Extracted data:

▼

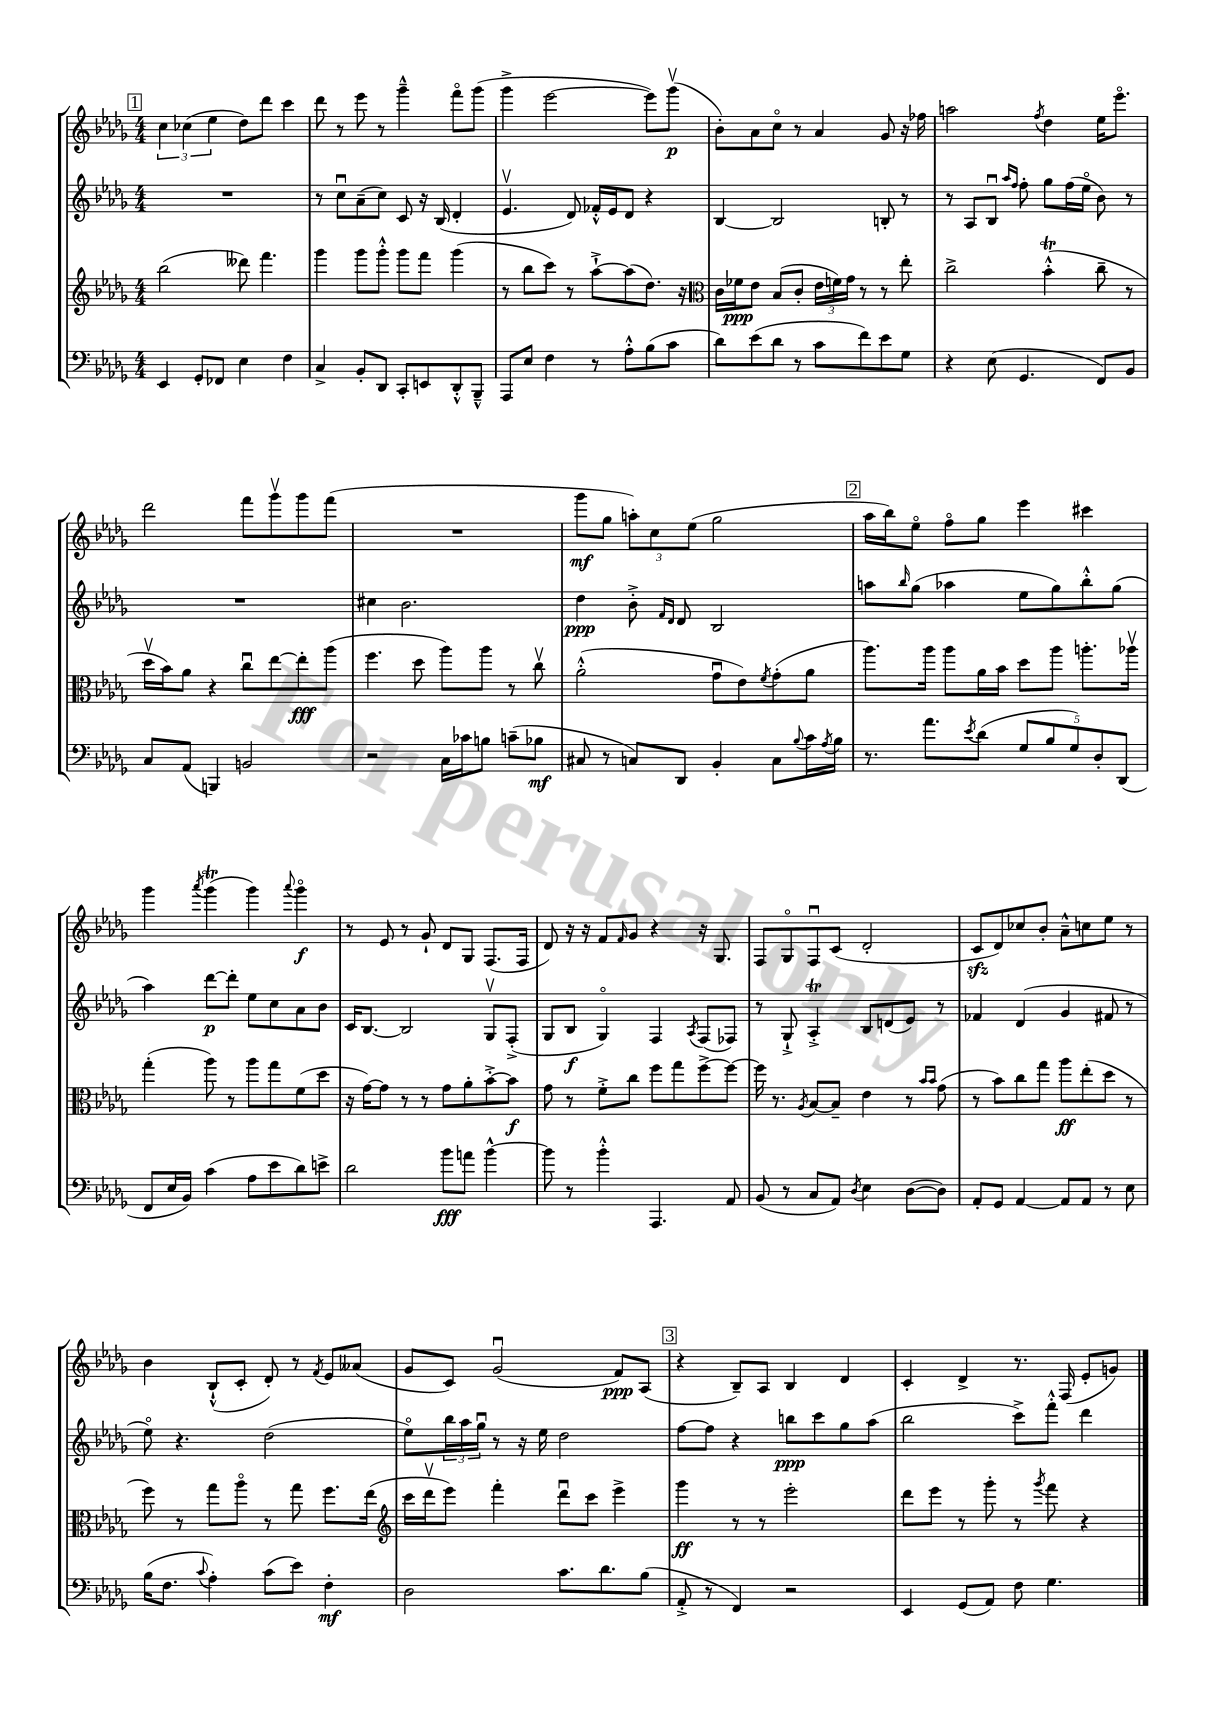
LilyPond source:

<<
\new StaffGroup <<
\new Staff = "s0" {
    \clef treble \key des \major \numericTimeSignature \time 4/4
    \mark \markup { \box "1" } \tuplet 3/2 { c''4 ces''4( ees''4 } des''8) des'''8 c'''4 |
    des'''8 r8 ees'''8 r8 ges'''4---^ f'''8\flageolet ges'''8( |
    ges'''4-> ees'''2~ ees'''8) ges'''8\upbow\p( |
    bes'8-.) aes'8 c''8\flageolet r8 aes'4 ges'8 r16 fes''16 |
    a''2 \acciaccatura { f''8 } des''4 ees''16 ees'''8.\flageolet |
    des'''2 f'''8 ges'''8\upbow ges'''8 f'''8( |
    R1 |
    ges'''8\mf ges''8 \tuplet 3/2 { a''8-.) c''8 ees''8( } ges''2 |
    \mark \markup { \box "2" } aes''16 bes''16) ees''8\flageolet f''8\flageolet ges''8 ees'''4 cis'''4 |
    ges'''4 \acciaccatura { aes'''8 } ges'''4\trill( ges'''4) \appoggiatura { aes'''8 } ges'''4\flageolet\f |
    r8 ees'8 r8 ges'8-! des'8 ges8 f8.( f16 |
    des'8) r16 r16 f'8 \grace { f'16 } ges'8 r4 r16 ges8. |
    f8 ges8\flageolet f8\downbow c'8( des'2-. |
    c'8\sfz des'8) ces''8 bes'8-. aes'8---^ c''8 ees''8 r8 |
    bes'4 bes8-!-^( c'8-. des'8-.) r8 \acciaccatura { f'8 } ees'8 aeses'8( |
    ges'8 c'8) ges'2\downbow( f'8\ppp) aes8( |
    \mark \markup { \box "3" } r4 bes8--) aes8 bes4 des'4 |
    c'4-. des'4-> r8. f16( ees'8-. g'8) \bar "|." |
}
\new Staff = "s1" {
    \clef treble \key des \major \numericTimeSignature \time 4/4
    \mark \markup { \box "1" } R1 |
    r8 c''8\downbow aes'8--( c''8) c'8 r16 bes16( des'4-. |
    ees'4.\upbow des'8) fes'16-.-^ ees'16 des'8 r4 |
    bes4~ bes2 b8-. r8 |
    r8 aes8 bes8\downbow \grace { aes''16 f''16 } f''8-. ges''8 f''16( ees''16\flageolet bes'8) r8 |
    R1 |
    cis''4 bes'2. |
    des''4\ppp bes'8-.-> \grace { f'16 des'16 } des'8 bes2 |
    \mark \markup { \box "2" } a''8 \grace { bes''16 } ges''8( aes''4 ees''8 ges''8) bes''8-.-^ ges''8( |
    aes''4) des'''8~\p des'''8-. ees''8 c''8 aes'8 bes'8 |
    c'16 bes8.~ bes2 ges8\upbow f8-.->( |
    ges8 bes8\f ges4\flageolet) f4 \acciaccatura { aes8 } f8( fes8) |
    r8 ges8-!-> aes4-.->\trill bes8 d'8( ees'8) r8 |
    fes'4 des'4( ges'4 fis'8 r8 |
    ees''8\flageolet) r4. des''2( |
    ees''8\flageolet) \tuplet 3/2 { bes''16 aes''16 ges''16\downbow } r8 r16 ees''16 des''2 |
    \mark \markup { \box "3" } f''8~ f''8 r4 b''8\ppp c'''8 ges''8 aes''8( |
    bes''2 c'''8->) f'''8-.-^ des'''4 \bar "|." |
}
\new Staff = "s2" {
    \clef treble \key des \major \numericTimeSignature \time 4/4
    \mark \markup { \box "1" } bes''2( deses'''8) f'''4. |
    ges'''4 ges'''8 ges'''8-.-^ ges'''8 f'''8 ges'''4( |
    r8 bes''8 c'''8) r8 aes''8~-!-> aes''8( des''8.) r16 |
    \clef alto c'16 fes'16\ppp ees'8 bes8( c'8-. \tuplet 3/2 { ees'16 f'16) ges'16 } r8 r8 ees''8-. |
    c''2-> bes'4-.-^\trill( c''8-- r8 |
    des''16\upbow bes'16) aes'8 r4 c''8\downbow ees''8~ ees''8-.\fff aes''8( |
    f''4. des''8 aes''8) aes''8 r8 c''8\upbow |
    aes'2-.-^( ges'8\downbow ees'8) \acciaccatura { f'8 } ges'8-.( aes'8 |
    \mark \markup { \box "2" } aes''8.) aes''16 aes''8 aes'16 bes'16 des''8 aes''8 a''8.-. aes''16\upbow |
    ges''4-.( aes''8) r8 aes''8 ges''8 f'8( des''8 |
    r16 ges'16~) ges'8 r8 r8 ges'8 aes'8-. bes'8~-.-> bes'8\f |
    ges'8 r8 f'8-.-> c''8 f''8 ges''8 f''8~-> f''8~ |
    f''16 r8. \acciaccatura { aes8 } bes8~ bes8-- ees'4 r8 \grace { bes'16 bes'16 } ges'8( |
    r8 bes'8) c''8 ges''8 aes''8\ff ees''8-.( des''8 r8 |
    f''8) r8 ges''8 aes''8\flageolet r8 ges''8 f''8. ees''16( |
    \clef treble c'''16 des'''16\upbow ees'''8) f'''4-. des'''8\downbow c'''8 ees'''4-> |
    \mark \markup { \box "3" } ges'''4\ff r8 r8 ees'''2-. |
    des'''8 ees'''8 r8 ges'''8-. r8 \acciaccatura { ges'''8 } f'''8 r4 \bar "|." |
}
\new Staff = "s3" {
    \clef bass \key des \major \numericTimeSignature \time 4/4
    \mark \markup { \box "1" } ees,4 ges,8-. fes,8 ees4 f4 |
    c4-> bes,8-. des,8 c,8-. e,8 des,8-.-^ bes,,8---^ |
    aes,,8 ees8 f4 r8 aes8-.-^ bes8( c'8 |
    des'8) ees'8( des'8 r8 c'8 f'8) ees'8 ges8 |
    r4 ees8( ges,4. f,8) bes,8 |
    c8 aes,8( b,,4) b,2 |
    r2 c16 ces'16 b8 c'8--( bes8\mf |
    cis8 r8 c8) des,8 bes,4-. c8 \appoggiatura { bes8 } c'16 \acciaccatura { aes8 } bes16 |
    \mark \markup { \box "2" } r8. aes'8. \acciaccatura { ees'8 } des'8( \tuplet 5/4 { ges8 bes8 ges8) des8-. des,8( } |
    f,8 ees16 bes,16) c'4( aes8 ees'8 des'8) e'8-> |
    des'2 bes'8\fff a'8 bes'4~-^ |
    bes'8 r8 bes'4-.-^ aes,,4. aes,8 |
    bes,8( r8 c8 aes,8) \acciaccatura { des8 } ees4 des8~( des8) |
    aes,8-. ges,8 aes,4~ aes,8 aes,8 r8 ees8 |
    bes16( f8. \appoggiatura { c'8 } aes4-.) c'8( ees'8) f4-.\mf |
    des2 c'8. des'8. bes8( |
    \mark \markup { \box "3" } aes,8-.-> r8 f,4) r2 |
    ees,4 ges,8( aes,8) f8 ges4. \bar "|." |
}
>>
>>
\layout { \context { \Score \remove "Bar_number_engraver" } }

▲

Given task:
Which lines in the rows above contain the string "tuplet"? Pull out every one of them, and count only matches with the same capitalization.

Solution to the problem:
    \mark \markup { \box "1" } \tuplet 3/2 { c''4 ces''4( ees''4 } des''8) des'''8 c'''4 |
    ges'''8\mf ges''8 \tuplet 3/2 { a''8-.) c''8 ees''8( } ges''2 |
    ees''8\flageolet) \tuplet 3/2 { bes''16 aes''16 ges''16\downbow } r8 r16 ees''16 des''2 |
    \clef alto c'16 fes'16\ppp ees'8 bes8( c'8-. \tuplet 3/2 { ees'16 f'16) ges'16 } r8 r8 ees''8-. |
    \mark \markup { \box "2" } r8. aes'8. \acciaccatura { ees'8 } des'8( \tuplet 5/4 { ges8 bes8 ges8) des8-. des,8( } |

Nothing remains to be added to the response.